Work instructions: Please retype the line that contains "- type: removed" and all lines that follow it to the end of the entries below, exactly as they stand, with nothing added.
═════ Source data
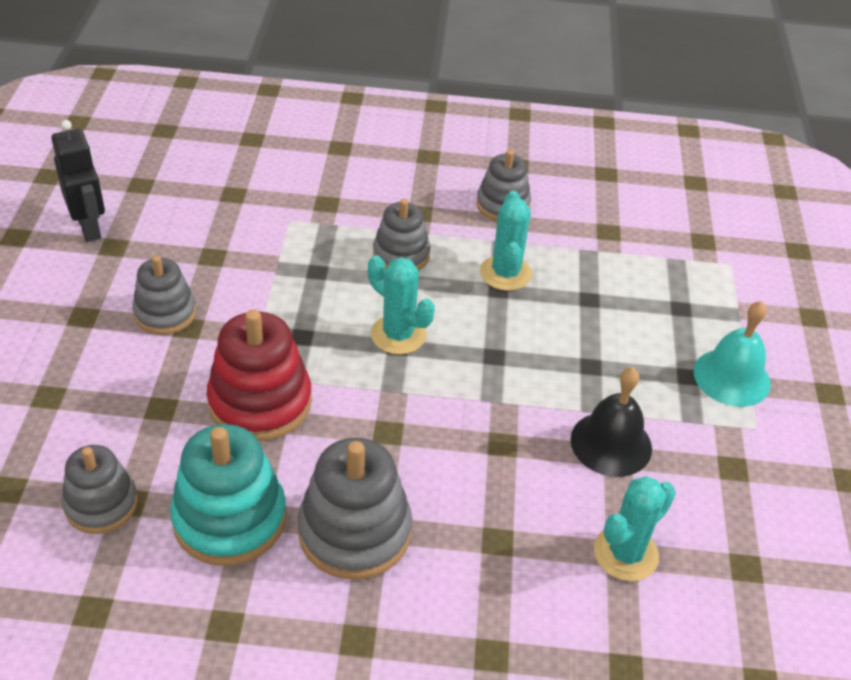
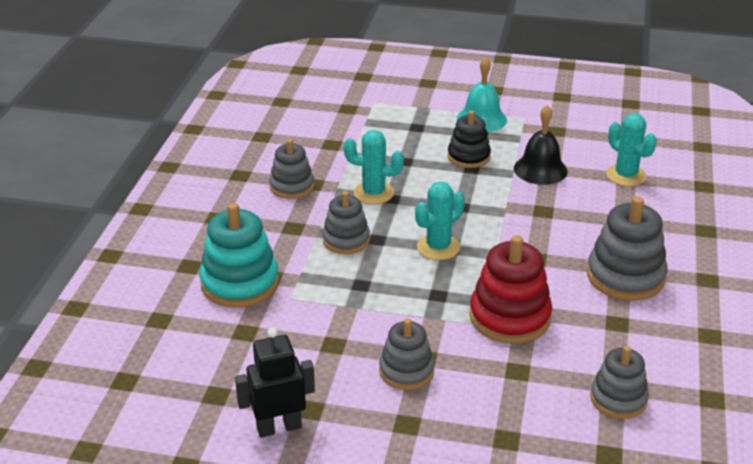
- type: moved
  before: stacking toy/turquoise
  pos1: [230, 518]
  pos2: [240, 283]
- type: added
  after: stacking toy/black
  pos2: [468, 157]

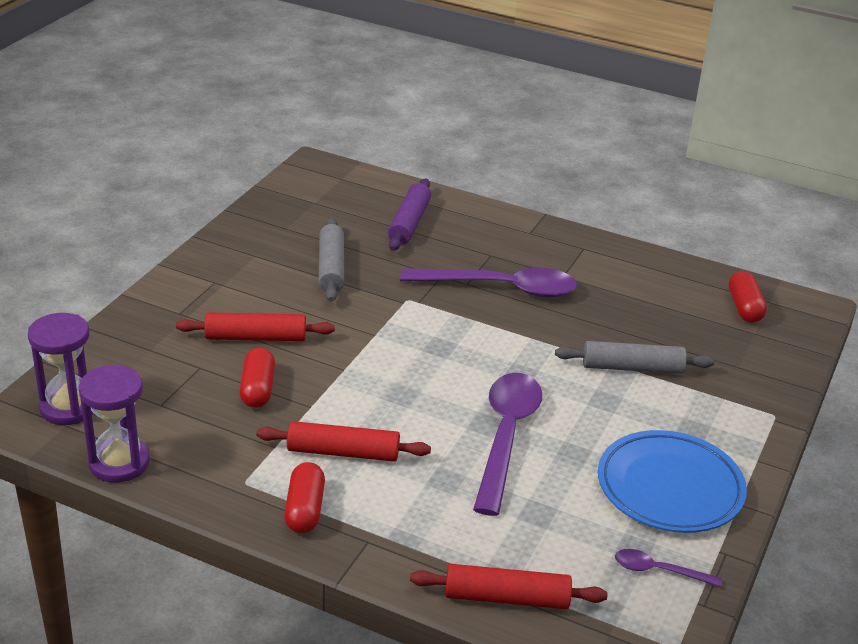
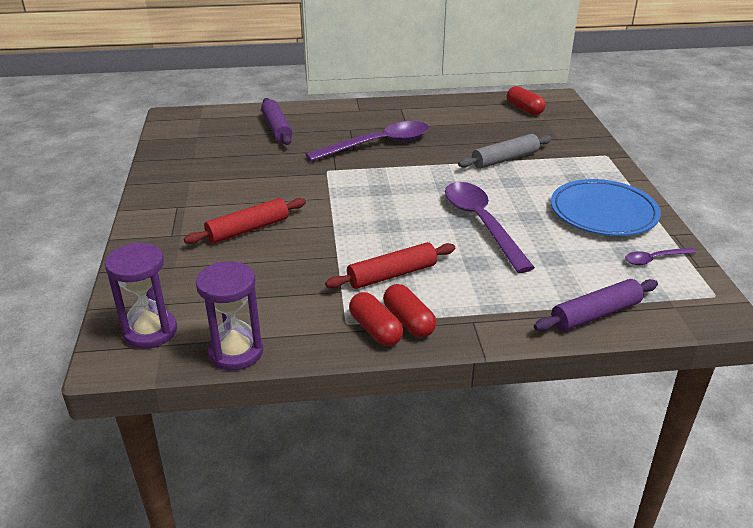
- type: moved
  before: capsule/red
  pos1: [257, 389]
  pos2: [375, 330]
- type: removed
  before: rolling pin/grey
  pos1: [331, 268]
- type: recoloured
  before: rolling pin/red
  after: rolling pin/purple
  pos1: [506, 598]
  pos2: [595, 314]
══════════
Answer to the exercise:
- type: removed
  before: rolling pin/grey
  pos1: [331, 268]
- type: recoloured
  before: rolling pin/red
  after: rolling pin/purple
  pos1: [506, 598]
  pos2: [595, 314]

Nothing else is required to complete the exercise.